(Saved data entries)
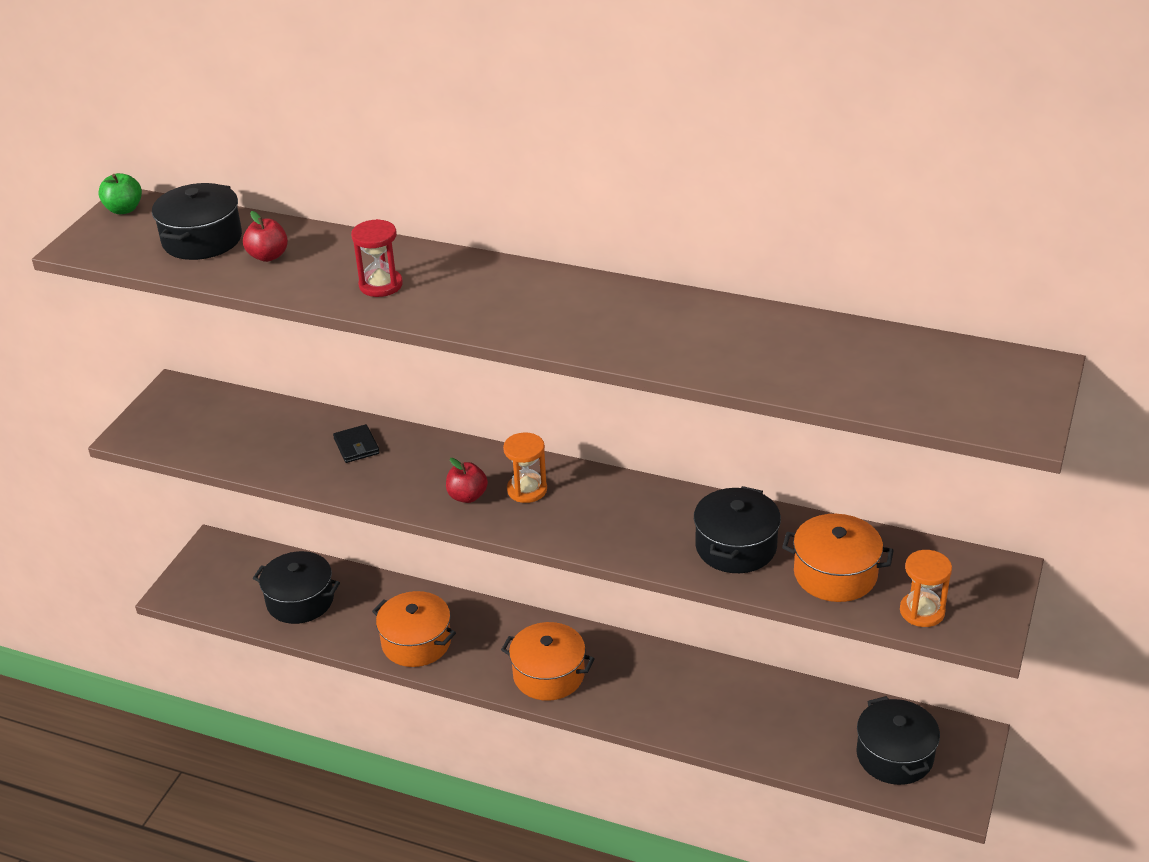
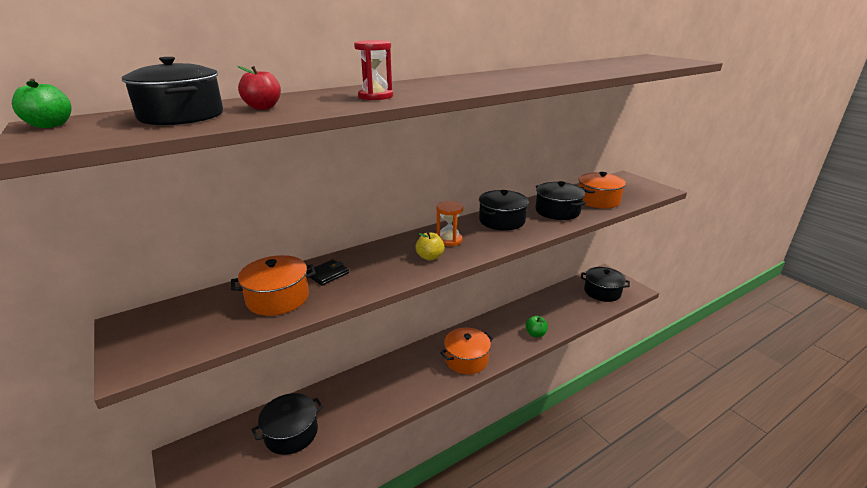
camera: 55 degrees left, 10 degrees down
(356, 446) = (328, 274): black wallet -> black wallet turned 60 degrees counterclockwise
(416, 642) = (389, 397): orange pot -> orange pot (278, 298)
(467, 496) = (430, 257): red apple -> yellow apple
(637, 508) = (502, 221): none -> black pot
(679, 720) = (535, 334): none -> green apple
(922, 611) = (638, 194): orange hourglass -> none

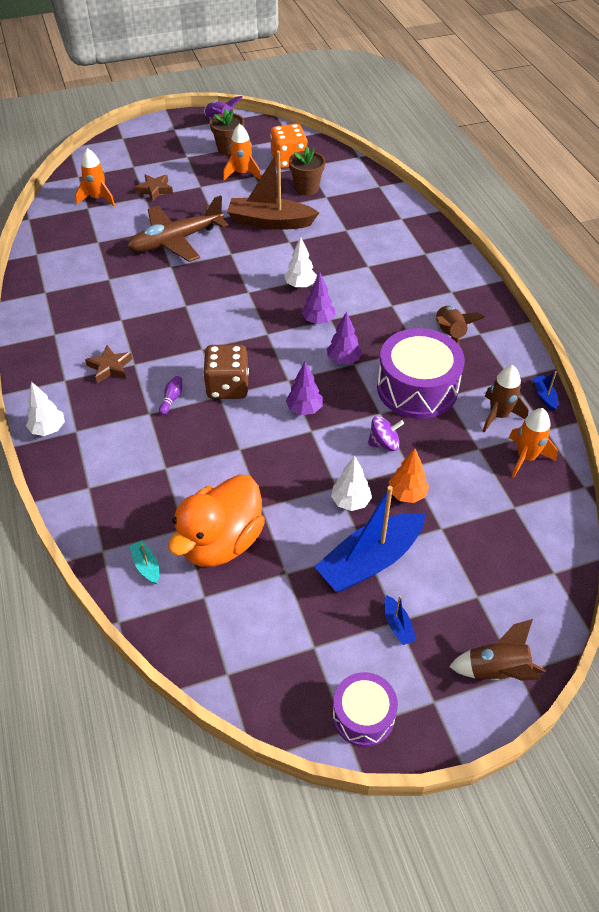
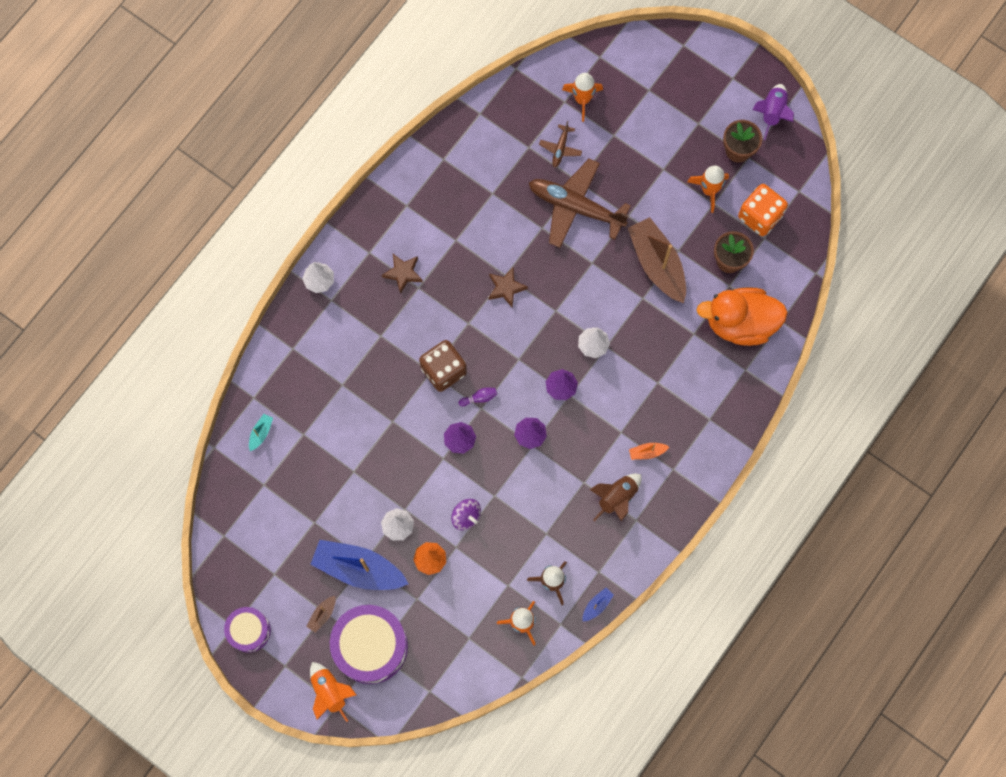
camera: 55 degrees right, 25 degrees up
(120, 226) = (560, 148): none -> brown plane
(155, 190) = (629, 135): brown star -> brown star (506, 288)
(172, 399) = (404, 340): purple bowling pin -> purple bowling pin (479, 398)
(221, 542) = (309, 465): orange duck -> orange duck (740, 323)
(398, 625) = (322, 615): blue boat -> brown boat
(417, 388) = (539, 507): purple drum -> purple drum (370, 646)
(423, 299) = (647, 452): none -> orange boat
(497, 671) = (330, 692): brown rocket -> orange rocket

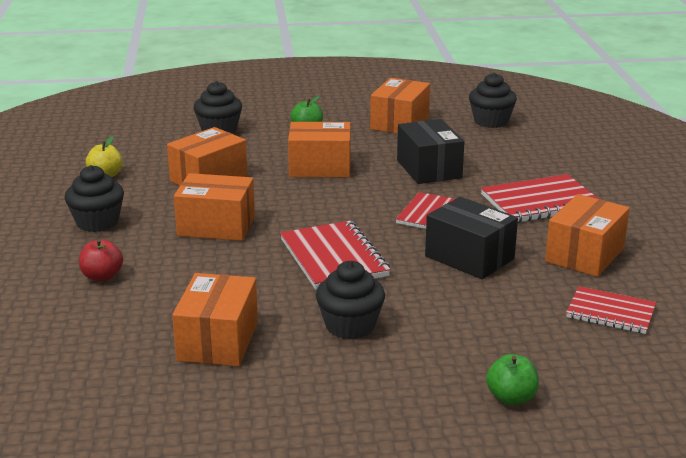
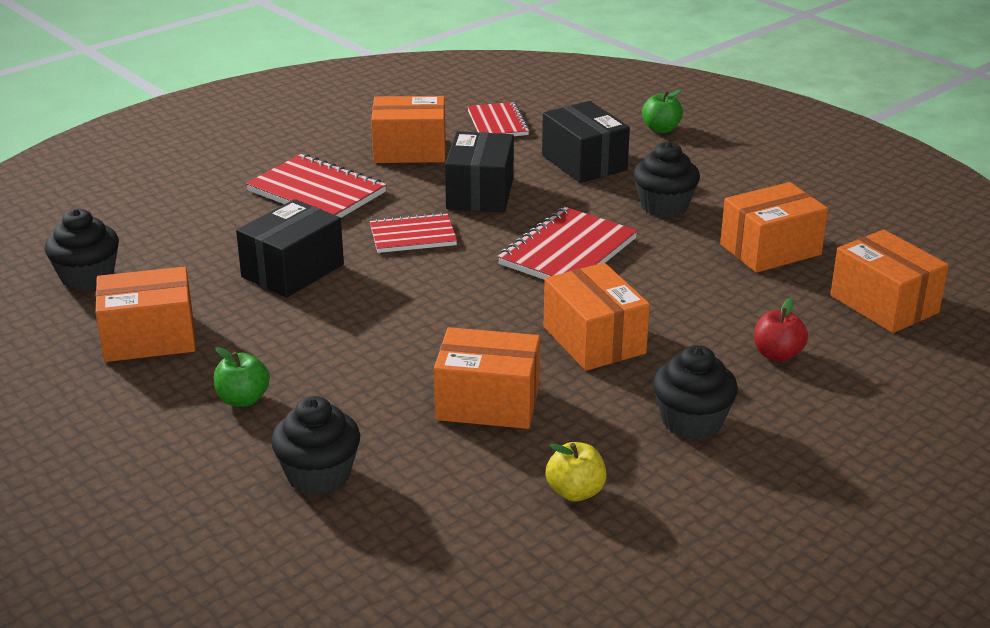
camera: 125 degrees left, 5 degrees up
(320, 167) = (364, 339): orange box -> orange box (884, 304)
(477, 323) = (584, 163): none -> black box

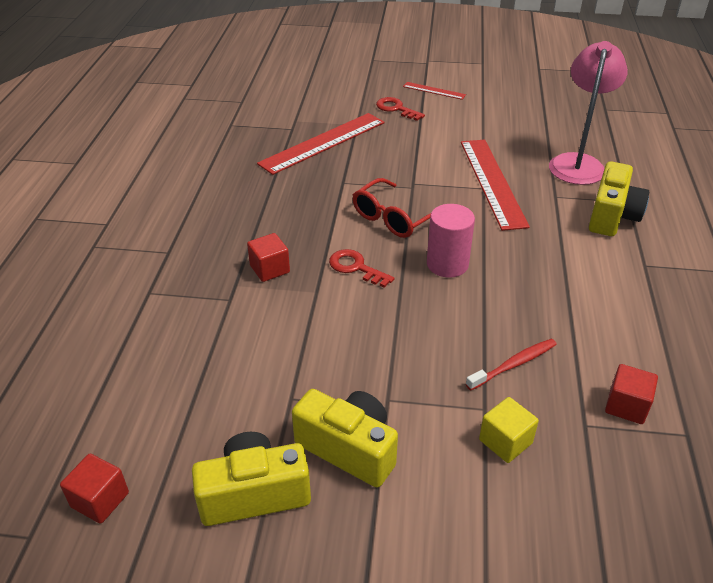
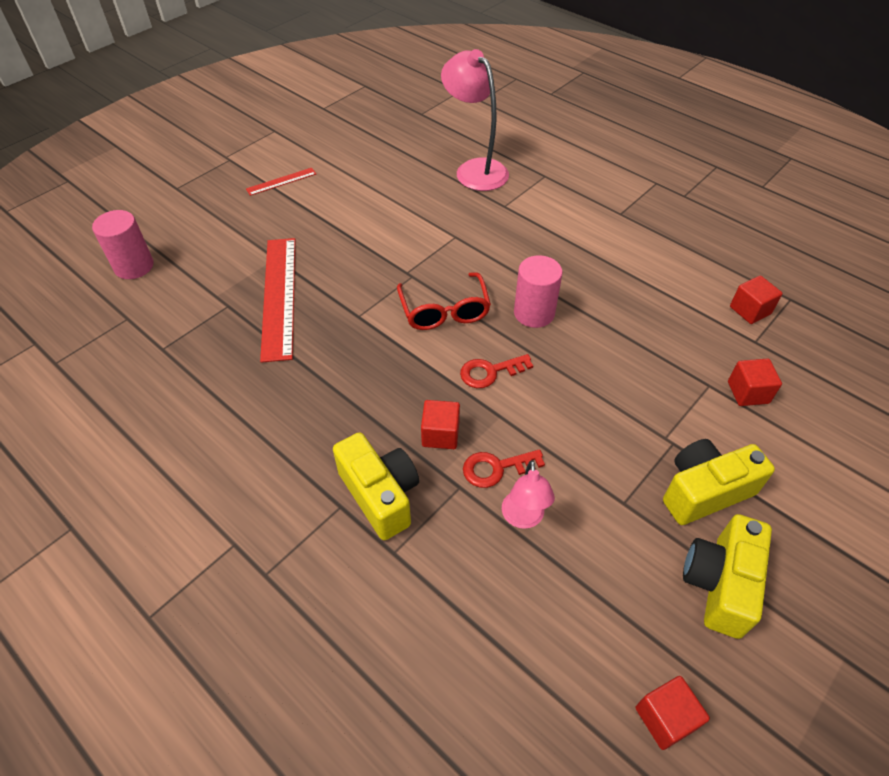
camera: 55 degrees left, 10 degrees up
(227, 344) = (523, 518): none -> pink lamp
(286, 82) = (134, 266): none -> pink cylinder
(396, 109) = (281, 219): red key -> red key (496, 468)
(492, 182) = (453, 227): red ruler -> none
(505, 441) = (748, 392): yellow cube -> red cube
(513, 364) = (675, 342): red toothbrush -> none
(612, 216) = (554, 194): yellow camera -> yellow camera (380, 495)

ASSIGNED TASK
Every entry above should be written out again verbatim, with no pictures included.

RESPONSE TO THIS EXERCISE
camera: 55 degrees left, 10 degrees down
(356, 446) = (328, 274): black wallet -> black wallet turned 60 degrees counterclockwise
(416, 642) = (389, 397): orange pot -> orange pot (278, 298)
(467, 496) = (430, 257): red apple -> yellow apple
(637, 508) = (502, 221): none -> black pot
(679, 720) = (535, 334): none -> green apple
(922, 611) = (638, 194): orange hourglass -> none

camera: 55 degrees right, 25 degrees up
(120, 226) = (560, 148): none -> brown plane
(155, 190) = (629, 135): brown star -> brown star (506, 288)
(172, 399) = (404, 340): purple bowling pin -> purple bowling pin (479, 398)
(221, 542) = (309, 465): orange duck -> orange duck (740, 323)
(398, 625) = (322, 615): blue boat -> brown boat
(417, 388) = (539, 507): purple drum -> purple drum (370, 646)
(423, 299) = (647, 452): none -> orange boat
(497, 671) = (330, 692): brown rocket -> orange rocket

camera: 125 degrees left, 5 degrees up
(320, 167) = (364, 339): orange box -> orange box (884, 304)
(477, 323) = (584, 163): none -> black box

camera: 55 degrees left, 10 degrees up
(227, 344) = (523, 518): none -> pink lamp
(286, 82) = (134, 266): none -> pink cylinder
(396, 109) = (281, 219): red key -> red key (496, 468)
(492, 182) = (453, 227): red ruler -> none
(505, 441) = (748, 392): yellow cube -> red cube
(513, 364) = (675, 342): red toothbrush -> none
(612, 216) = (554, 194): yellow camera -> yellow camera (380, 495)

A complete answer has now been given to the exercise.